* Task details
Go line by line through the entries below and copy those containing the string "blue".

* The input
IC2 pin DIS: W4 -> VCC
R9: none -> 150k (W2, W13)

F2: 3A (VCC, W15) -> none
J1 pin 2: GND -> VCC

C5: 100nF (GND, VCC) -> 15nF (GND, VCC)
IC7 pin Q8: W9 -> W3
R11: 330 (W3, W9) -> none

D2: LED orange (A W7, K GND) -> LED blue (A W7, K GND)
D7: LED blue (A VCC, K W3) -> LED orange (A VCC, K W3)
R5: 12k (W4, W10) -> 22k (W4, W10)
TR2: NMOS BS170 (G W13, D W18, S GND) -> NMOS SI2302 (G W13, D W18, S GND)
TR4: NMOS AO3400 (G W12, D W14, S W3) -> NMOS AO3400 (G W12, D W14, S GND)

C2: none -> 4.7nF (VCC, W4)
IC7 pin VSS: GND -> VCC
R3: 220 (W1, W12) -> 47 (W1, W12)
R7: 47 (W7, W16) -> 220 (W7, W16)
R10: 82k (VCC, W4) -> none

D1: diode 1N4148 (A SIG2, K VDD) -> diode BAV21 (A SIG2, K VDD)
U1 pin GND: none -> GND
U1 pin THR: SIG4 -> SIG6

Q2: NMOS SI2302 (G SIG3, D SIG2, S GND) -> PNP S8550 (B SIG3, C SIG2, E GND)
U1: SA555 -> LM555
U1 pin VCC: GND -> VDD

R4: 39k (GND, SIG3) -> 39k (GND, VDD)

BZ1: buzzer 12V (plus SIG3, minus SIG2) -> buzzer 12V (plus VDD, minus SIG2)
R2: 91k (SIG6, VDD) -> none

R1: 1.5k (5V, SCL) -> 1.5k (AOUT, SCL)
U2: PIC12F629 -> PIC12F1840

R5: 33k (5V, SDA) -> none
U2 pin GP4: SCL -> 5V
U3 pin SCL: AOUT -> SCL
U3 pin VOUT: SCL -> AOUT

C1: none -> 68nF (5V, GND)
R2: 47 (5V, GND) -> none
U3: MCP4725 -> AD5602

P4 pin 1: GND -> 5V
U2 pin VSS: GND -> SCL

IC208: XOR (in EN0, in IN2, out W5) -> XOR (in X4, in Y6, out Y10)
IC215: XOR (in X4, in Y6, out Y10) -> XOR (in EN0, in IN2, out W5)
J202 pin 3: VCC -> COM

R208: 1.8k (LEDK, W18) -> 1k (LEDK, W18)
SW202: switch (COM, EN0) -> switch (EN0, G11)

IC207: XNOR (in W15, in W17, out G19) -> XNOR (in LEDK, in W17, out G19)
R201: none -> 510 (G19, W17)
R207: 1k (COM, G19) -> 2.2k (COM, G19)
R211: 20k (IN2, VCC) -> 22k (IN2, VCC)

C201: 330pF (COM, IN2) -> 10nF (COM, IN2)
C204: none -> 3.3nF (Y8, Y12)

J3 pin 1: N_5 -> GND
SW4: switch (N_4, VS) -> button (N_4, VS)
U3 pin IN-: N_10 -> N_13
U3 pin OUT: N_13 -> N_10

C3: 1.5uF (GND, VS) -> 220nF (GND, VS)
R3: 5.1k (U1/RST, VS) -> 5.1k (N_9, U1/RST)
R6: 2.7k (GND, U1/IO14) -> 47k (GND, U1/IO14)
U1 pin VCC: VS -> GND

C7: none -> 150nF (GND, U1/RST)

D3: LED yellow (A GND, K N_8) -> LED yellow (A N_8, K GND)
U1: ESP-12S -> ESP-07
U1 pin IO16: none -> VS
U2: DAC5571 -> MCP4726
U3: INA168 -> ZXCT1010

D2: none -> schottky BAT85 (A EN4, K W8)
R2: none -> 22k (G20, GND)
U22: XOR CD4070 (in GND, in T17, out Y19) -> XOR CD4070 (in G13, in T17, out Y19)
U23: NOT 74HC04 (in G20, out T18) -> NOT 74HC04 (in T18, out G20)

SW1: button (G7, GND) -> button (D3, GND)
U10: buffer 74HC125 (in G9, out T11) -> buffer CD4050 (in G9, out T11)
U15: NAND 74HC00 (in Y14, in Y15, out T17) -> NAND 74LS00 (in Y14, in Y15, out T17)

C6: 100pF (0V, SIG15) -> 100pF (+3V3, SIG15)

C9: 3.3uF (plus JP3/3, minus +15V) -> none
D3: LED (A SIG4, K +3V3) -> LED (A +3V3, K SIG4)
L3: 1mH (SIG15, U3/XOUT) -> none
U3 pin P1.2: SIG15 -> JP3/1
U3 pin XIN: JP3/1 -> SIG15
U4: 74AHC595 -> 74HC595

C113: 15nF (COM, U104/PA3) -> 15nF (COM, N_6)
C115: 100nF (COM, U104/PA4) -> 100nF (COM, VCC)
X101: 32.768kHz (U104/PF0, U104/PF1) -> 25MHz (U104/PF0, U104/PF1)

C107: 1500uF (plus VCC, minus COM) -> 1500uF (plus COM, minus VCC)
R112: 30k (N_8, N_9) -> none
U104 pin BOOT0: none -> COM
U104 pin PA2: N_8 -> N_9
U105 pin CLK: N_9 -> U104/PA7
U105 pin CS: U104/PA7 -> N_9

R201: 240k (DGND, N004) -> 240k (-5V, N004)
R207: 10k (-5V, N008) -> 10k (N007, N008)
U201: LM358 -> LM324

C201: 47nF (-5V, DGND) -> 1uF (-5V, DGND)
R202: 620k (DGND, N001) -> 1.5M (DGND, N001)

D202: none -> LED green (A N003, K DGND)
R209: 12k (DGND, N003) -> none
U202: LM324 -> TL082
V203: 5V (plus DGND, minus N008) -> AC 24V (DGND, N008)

* Solution to this task
D2: LED orange (A W7, K GND) -> LED blue (A W7, K GND)
D7: LED blue (A VCC, K W3) -> LED orange (A VCC, K W3)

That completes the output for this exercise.